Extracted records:
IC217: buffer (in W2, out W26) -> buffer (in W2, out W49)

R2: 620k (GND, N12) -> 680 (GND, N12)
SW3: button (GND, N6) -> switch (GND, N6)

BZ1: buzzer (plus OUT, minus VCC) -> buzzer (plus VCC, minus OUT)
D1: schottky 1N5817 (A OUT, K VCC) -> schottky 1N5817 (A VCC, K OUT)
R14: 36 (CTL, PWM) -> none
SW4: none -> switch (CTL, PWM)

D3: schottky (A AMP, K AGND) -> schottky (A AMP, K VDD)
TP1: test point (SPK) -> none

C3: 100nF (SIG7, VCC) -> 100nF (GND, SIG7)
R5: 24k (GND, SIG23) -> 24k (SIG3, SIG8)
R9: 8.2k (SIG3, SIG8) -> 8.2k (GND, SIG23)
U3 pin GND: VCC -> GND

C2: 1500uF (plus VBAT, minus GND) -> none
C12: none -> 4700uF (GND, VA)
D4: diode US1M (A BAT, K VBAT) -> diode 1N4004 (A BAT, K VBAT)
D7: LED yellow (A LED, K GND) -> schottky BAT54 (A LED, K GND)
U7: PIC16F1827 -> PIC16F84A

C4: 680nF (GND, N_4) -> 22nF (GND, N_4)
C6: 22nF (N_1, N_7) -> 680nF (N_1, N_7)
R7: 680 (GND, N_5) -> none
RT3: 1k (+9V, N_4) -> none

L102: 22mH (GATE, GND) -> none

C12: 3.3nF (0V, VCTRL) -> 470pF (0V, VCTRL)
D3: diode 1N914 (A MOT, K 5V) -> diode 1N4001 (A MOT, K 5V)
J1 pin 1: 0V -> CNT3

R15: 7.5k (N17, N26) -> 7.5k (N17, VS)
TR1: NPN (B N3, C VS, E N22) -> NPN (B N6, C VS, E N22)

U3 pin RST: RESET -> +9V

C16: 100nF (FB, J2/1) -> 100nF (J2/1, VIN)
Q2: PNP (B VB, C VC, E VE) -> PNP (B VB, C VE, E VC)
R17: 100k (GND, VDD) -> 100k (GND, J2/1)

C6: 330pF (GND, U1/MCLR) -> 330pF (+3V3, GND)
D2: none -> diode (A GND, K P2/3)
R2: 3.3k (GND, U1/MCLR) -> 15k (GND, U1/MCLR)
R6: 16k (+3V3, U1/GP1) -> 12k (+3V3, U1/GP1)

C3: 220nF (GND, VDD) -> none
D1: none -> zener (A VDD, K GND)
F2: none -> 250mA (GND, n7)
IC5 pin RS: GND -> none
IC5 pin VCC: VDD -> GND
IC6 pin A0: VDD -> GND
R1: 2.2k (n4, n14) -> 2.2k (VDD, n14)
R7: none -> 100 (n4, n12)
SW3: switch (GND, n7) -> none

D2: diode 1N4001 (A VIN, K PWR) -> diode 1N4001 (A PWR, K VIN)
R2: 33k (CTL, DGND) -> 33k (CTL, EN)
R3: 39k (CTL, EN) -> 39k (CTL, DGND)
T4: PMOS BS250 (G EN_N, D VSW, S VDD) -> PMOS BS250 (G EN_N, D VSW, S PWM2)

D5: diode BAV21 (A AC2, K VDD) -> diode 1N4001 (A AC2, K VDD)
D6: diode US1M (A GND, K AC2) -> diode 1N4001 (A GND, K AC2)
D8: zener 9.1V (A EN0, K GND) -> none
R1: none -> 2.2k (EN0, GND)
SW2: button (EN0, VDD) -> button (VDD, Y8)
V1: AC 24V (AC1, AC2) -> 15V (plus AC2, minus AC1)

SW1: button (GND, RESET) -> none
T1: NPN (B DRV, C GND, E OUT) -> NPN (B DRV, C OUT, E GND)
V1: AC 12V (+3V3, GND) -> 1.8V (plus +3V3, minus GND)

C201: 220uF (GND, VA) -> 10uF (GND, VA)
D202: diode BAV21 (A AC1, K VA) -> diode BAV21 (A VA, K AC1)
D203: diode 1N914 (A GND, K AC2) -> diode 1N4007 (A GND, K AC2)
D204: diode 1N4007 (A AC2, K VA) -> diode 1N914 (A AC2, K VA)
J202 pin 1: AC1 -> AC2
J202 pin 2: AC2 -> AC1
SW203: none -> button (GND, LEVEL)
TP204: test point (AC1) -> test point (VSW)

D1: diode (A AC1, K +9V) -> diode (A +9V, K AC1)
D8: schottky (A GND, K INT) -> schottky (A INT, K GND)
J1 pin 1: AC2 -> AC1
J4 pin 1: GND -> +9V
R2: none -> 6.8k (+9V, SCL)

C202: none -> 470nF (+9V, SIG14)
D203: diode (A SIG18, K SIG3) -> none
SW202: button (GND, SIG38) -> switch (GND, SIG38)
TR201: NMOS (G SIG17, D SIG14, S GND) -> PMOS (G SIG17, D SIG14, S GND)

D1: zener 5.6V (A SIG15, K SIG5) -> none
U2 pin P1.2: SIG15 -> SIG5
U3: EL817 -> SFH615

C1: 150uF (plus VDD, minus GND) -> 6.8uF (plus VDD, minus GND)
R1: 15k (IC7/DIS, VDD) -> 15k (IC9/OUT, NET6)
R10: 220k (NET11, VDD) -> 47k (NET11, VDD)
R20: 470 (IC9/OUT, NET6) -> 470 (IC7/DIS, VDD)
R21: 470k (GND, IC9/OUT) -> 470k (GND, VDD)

Aim of the task:
Reproduce every record that appears above, keeping the wording exact.

Reply to the exercise:
IC217: buffer (in W2, out W26) -> buffer (in W2, out W49)

R2: 620k (GND, N12) -> 680 (GND, N12)
SW3: button (GND, N6) -> switch (GND, N6)

BZ1: buzzer (plus OUT, minus VCC) -> buzzer (plus VCC, minus OUT)
D1: schottky 1N5817 (A OUT, K VCC) -> schottky 1N5817 (A VCC, K OUT)
R14: 36 (CTL, PWM) -> none
SW4: none -> switch (CTL, PWM)

D3: schottky (A AMP, K AGND) -> schottky (A AMP, K VDD)
TP1: test point (SPK) -> none

C3: 100nF (SIG7, VCC) -> 100nF (GND, SIG7)
R5: 24k (GND, SIG23) -> 24k (SIG3, SIG8)
R9: 8.2k (SIG3, SIG8) -> 8.2k (GND, SIG23)
U3 pin GND: VCC -> GND

C2: 1500uF (plus VBAT, minus GND) -> none
C12: none -> 4700uF (GND, VA)
D4: diode US1M (A BAT, K VBAT) -> diode 1N4004 (A BAT, K VBAT)
D7: LED yellow (A LED, K GND) -> schottky BAT54 (A LED, K GND)
U7: PIC16F1827 -> PIC16F84A

C4: 680nF (GND, N_4) -> 22nF (GND, N_4)
C6: 22nF (N_1, N_7) -> 680nF (N_1, N_7)
R7: 680 (GND, N_5) -> none
RT3: 1k (+9V, N_4) -> none

L102: 22mH (GATE, GND) -> none

C12: 3.3nF (0V, VCTRL) -> 470pF (0V, VCTRL)
D3: diode 1N914 (A MOT, K 5V) -> diode 1N4001 (A MOT, K 5V)
J1 pin 1: 0V -> CNT3

R15: 7.5k (N17, N26) -> 7.5k (N17, VS)
TR1: NPN (B N3, C VS, E N22) -> NPN (B N6, C VS, E N22)

U3 pin RST: RESET -> +9V

C16: 100nF (FB, J2/1) -> 100nF (J2/1, VIN)
Q2: PNP (B VB, C VC, E VE) -> PNP (B VB, C VE, E VC)
R17: 100k (GND, VDD) -> 100k (GND, J2/1)

C6: 330pF (GND, U1/MCLR) -> 330pF (+3V3, GND)
D2: none -> diode (A GND, K P2/3)
R2: 3.3k (GND, U1/MCLR) -> 15k (GND, U1/MCLR)
R6: 16k (+3V3, U1/GP1) -> 12k (+3V3, U1/GP1)

C3: 220nF (GND, VDD) -> none
D1: none -> zener (A VDD, K GND)
F2: none -> 250mA (GND, n7)
IC5 pin RS: GND -> none
IC5 pin VCC: VDD -> GND
IC6 pin A0: VDD -> GND
R1: 2.2k (n4, n14) -> 2.2k (VDD, n14)
R7: none -> 100 (n4, n12)
SW3: switch (GND, n7) -> none

D2: diode 1N4001 (A VIN, K PWR) -> diode 1N4001 (A PWR, K VIN)
R2: 33k (CTL, DGND) -> 33k (CTL, EN)
R3: 39k (CTL, EN) -> 39k (CTL, DGND)
T4: PMOS BS250 (G EN_N, D VSW, S VDD) -> PMOS BS250 (G EN_N, D VSW, S PWM2)

D5: diode BAV21 (A AC2, K VDD) -> diode 1N4001 (A AC2, K VDD)
D6: diode US1M (A GND, K AC2) -> diode 1N4001 (A GND, K AC2)
D8: zener 9.1V (A EN0, K GND) -> none
R1: none -> 2.2k (EN0, GND)
SW2: button (EN0, VDD) -> button (VDD, Y8)
V1: AC 24V (AC1, AC2) -> 15V (plus AC2, minus AC1)

SW1: button (GND, RESET) -> none
T1: NPN (B DRV, C GND, E OUT) -> NPN (B DRV, C OUT, E GND)
V1: AC 12V (+3V3, GND) -> 1.8V (plus +3V3, minus GND)

C201: 220uF (GND, VA) -> 10uF (GND, VA)
D202: diode BAV21 (A AC1, K VA) -> diode BAV21 (A VA, K AC1)
D203: diode 1N914 (A GND, K AC2) -> diode 1N4007 (A GND, K AC2)
D204: diode 1N4007 (A AC2, K VA) -> diode 1N914 (A AC2, K VA)
J202 pin 1: AC1 -> AC2
J202 pin 2: AC2 -> AC1
SW203: none -> button (GND, LEVEL)
TP204: test point (AC1) -> test point (VSW)

D1: diode (A AC1, K +9V) -> diode (A +9V, K AC1)
D8: schottky (A GND, K INT) -> schottky (A INT, K GND)
J1 pin 1: AC2 -> AC1
J4 pin 1: GND -> +9V
R2: none -> 6.8k (+9V, SCL)

C202: none -> 470nF (+9V, SIG14)
D203: diode (A SIG18, K SIG3) -> none
SW202: button (GND, SIG38) -> switch (GND, SIG38)
TR201: NMOS (G SIG17, D SIG14, S GND) -> PMOS (G SIG17, D SIG14, S GND)

D1: zener 5.6V (A SIG15, K SIG5) -> none
U2 pin P1.2: SIG15 -> SIG5
U3: EL817 -> SFH615

C1: 150uF (plus VDD, minus GND) -> 6.8uF (plus VDD, minus GND)
R1: 15k (IC7/DIS, VDD) -> 15k (IC9/OUT, NET6)
R10: 220k (NET11, VDD) -> 47k (NET11, VDD)
R20: 470 (IC9/OUT, NET6) -> 470 (IC7/DIS, VDD)
R21: 470k (GND, IC9/OUT) -> 470k (GND, VDD)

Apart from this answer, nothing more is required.